BEGIN

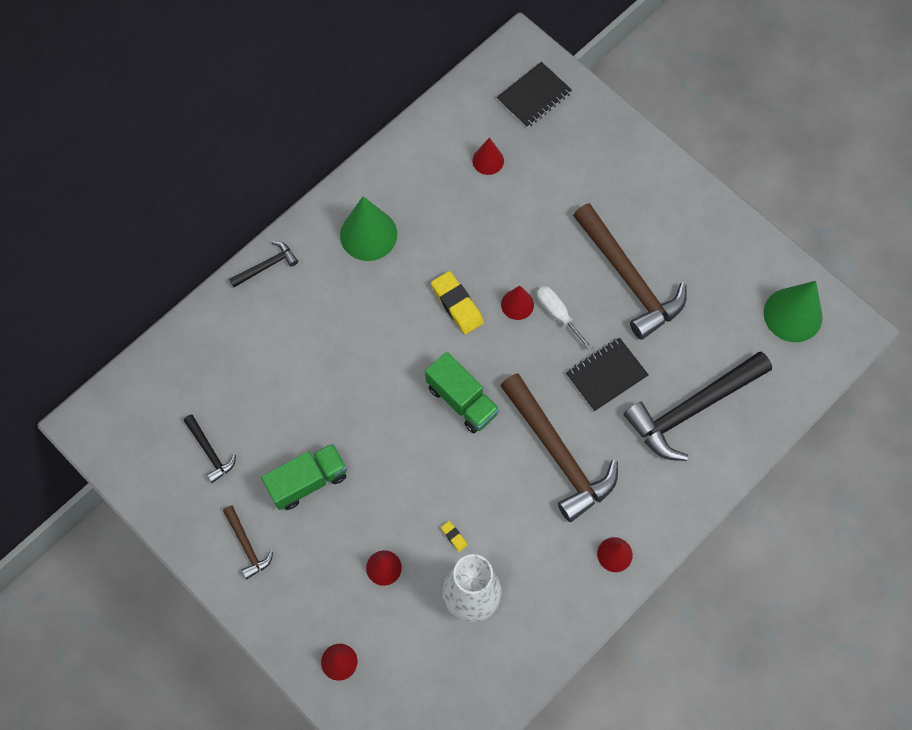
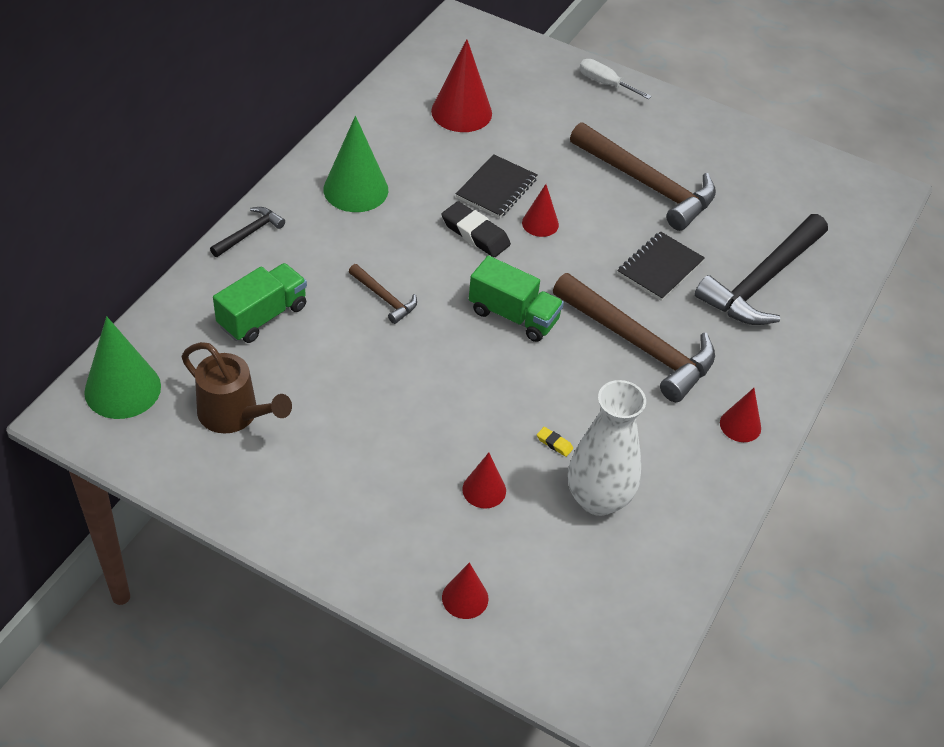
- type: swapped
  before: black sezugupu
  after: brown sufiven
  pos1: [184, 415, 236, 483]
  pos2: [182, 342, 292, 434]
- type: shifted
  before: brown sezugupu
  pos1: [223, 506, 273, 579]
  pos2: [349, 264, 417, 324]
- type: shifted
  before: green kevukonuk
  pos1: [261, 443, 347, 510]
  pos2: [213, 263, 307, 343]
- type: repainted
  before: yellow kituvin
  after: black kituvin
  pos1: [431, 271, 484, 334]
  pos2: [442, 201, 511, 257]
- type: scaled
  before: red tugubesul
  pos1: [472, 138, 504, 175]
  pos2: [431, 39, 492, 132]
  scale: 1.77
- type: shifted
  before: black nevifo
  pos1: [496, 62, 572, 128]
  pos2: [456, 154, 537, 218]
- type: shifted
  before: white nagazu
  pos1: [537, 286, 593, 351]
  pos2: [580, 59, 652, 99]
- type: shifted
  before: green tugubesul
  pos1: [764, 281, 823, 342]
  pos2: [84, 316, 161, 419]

END

• Problem to solve: The data should be printed again unchanged; leave its pictures out.

• Output below:
- type: swapped
  before: black sezugupu
  after: brown sufiven
  pos1: [184, 415, 236, 483]
  pos2: [182, 342, 292, 434]
- type: shifted
  before: brown sezugupu
  pos1: [223, 506, 273, 579]
  pos2: [349, 264, 417, 324]
- type: shifted
  before: green kevukonuk
  pos1: [261, 443, 347, 510]
  pos2: [213, 263, 307, 343]
- type: repainted
  before: yellow kituvin
  after: black kituvin
  pos1: [431, 271, 484, 334]
  pos2: [442, 201, 511, 257]
- type: scaled
  before: red tugubesul
  pos1: [472, 138, 504, 175]
  pos2: [431, 39, 492, 132]
  scale: 1.77
- type: shifted
  before: black nevifo
  pos1: [496, 62, 572, 128]
  pos2: [456, 154, 537, 218]
- type: shifted
  before: white nagazu
  pos1: [537, 286, 593, 351]
  pos2: [580, 59, 652, 99]
- type: shifted
  before: green tugubesul
  pos1: [764, 281, 823, 342]
  pos2: [84, 316, 161, 419]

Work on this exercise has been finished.